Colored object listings
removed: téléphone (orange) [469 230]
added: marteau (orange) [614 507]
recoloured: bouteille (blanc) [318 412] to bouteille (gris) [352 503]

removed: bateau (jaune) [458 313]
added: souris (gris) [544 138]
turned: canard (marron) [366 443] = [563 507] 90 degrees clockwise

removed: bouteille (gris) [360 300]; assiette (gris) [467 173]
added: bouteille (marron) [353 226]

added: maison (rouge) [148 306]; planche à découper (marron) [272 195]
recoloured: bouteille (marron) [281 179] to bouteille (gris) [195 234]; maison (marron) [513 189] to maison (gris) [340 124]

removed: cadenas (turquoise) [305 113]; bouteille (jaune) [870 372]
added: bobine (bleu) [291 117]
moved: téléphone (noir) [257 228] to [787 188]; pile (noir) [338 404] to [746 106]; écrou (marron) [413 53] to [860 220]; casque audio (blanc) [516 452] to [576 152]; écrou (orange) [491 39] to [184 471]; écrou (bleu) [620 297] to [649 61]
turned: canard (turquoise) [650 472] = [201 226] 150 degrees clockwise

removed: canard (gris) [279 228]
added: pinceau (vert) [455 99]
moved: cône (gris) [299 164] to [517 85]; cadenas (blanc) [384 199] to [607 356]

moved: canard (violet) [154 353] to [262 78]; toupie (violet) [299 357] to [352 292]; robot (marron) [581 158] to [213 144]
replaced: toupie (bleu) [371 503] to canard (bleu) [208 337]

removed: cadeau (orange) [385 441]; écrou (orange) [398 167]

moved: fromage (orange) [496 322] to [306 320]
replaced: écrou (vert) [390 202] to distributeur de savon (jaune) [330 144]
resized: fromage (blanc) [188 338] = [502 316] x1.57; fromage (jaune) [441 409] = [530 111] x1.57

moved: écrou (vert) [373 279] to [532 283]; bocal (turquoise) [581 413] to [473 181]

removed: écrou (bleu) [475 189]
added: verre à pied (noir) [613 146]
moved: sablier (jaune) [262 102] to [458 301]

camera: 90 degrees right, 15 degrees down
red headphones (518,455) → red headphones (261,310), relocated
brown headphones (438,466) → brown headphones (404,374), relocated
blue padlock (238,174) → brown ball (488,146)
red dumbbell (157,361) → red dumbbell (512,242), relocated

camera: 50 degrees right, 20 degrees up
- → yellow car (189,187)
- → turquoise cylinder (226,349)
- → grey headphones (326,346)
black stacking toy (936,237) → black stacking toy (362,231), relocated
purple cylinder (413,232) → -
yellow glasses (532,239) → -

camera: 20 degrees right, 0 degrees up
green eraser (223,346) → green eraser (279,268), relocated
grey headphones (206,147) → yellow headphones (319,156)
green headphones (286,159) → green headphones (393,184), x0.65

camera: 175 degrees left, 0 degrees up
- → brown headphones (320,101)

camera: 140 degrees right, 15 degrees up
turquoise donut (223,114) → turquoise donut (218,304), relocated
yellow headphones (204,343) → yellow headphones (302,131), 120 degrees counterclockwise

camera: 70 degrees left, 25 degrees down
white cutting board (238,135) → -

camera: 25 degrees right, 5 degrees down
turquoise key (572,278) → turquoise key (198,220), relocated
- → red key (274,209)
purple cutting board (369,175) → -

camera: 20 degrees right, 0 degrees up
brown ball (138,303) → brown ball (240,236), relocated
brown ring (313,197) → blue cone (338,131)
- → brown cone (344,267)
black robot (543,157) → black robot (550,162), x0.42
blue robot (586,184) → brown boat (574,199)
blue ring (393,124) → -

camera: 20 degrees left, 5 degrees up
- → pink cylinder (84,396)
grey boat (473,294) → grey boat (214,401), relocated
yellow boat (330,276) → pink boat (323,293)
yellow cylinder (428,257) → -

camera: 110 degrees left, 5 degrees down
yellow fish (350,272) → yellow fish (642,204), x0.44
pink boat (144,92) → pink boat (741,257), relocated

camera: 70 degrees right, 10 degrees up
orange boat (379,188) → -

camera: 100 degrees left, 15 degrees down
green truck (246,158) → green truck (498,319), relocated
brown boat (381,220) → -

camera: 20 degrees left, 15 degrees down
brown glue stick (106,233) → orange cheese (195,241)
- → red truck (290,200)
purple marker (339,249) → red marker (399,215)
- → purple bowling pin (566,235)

What you have to do: Quote the data above from the line containing "moved: cône (gris)" to the line containing "moved: fromage (orange)", inclusive, and stop.

Result of this task:
moved: cône (gris) [299 164] to [517 85]; cadenas (blanc) [384 199] to [607 356]

moved: canard (violet) [154 353] to [262 78]; toupie (violet) [299 357] to [352 292]; robot (marron) [581 158] to [213 144]
replaced: toupie (bleu) [371 503] to canard (bleu) [208 337]

removed: cadeau (orange) [385 441]; écrou (orange) [398 167]

moved: fromage (orange) [496 322] to [306 320]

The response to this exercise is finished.